▸ **Instructions to follow**
Using the entries that follow, state how many lines contain "diamond", with no other words.

Collected data entries
# # # # #

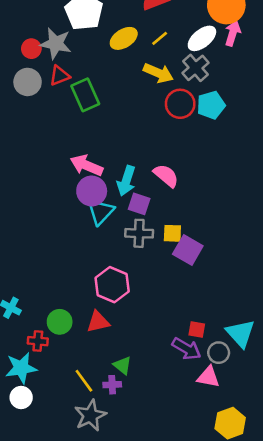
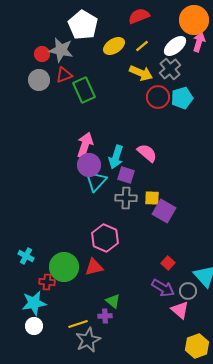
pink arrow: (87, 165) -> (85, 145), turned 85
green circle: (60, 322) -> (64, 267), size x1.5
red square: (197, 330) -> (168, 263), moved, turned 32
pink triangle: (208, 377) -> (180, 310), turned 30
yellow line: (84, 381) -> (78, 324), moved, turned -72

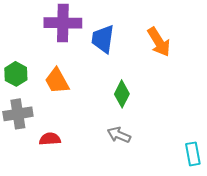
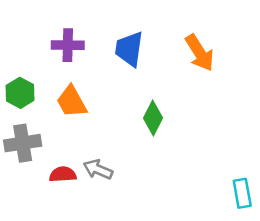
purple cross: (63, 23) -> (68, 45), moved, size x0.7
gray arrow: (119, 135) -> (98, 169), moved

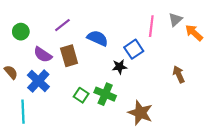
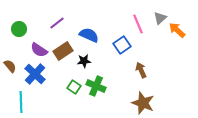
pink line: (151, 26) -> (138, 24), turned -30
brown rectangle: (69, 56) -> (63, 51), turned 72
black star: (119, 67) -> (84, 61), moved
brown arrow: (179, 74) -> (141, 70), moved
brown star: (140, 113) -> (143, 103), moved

# # # # #

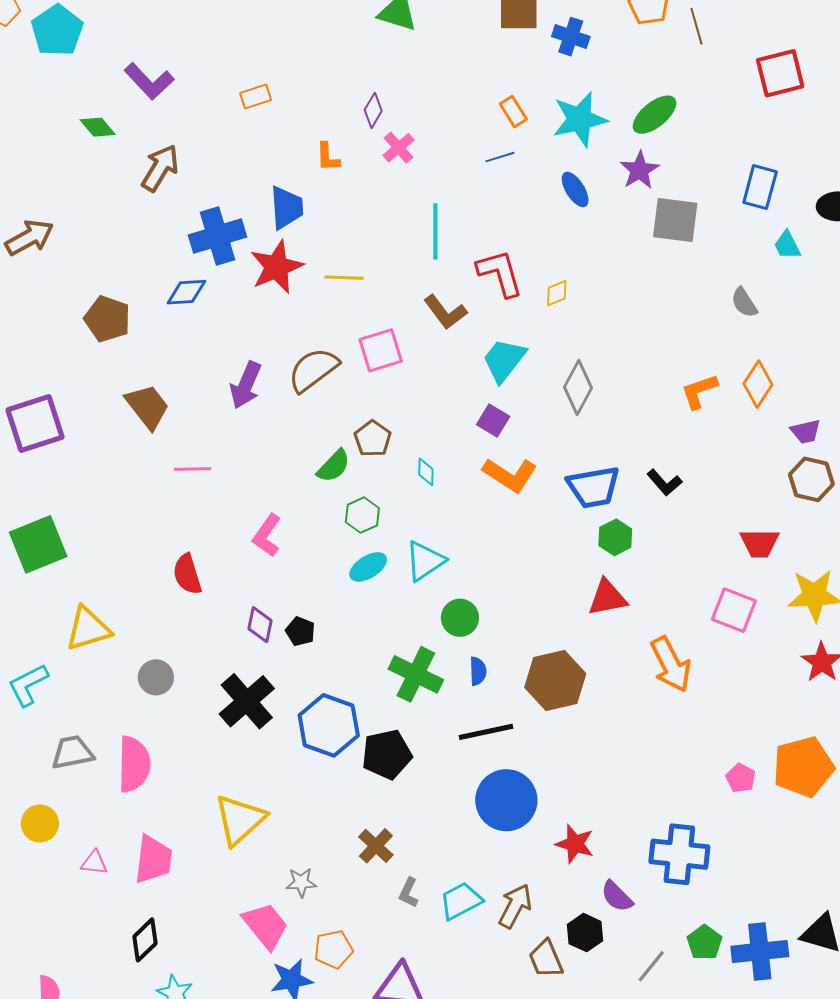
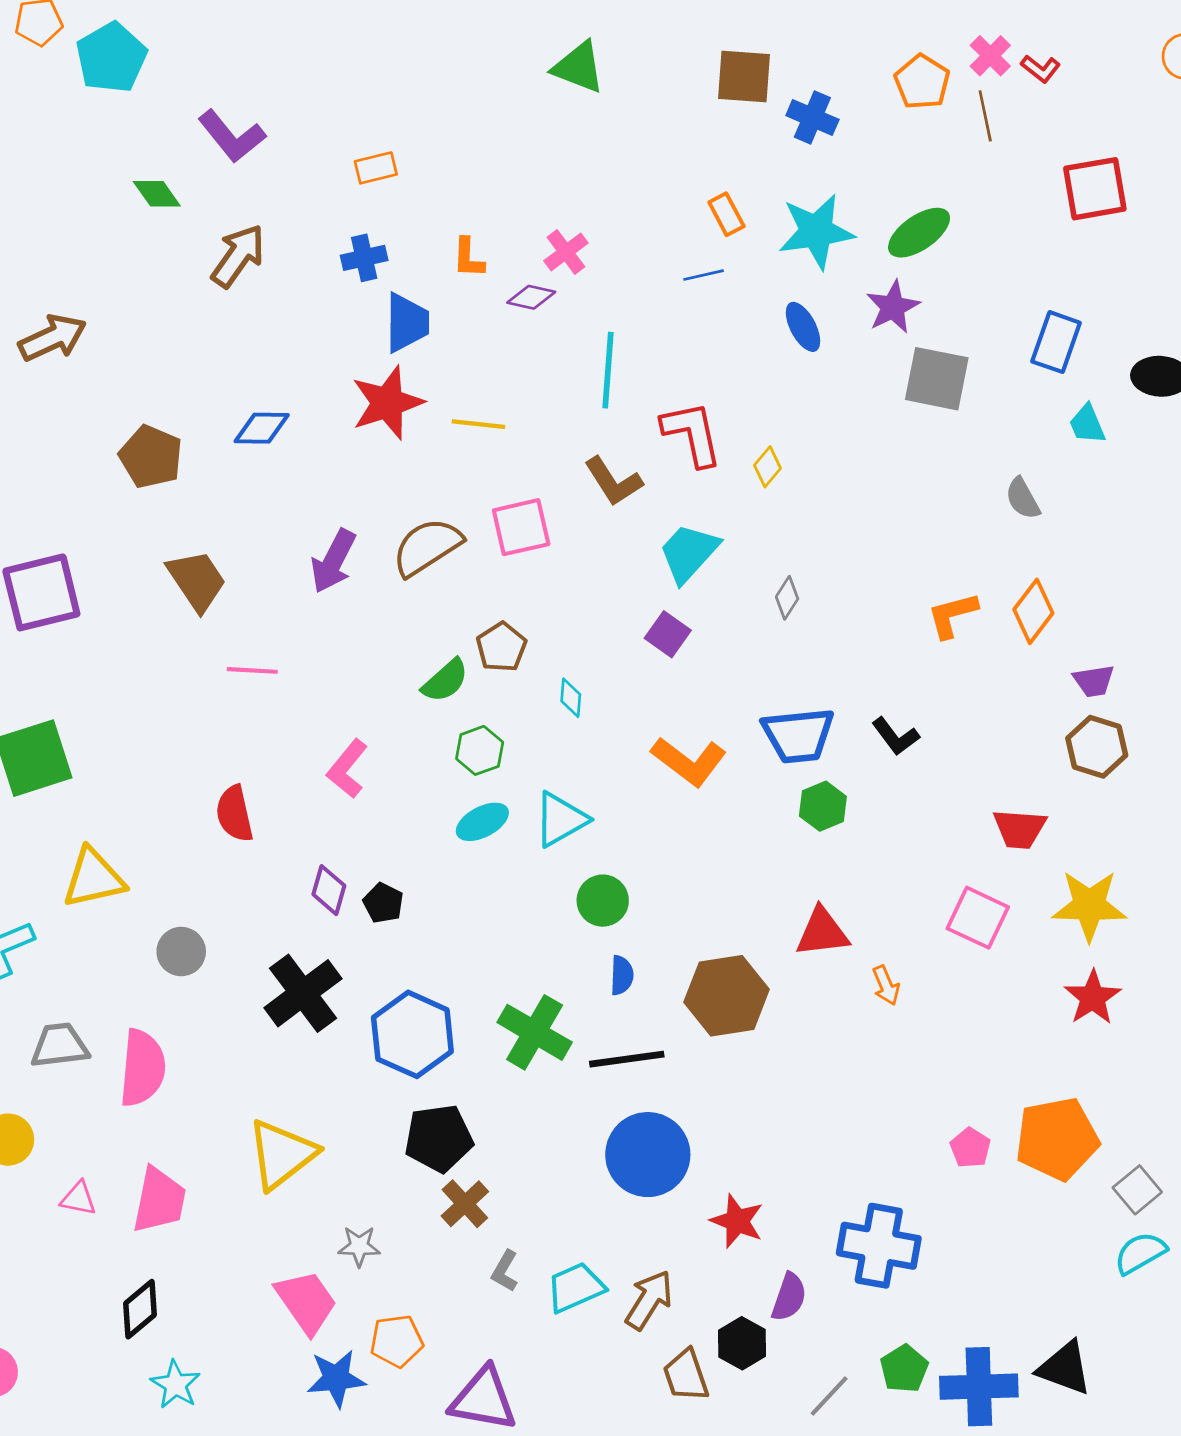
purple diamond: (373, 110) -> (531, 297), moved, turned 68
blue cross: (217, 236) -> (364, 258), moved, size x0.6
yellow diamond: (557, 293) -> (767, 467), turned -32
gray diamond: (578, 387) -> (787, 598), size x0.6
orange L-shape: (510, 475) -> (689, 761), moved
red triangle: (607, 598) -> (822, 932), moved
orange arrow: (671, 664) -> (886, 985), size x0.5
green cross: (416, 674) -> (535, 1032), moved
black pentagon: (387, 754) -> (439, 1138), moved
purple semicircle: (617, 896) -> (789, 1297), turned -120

# # # # #

▸ **Exercise response**
3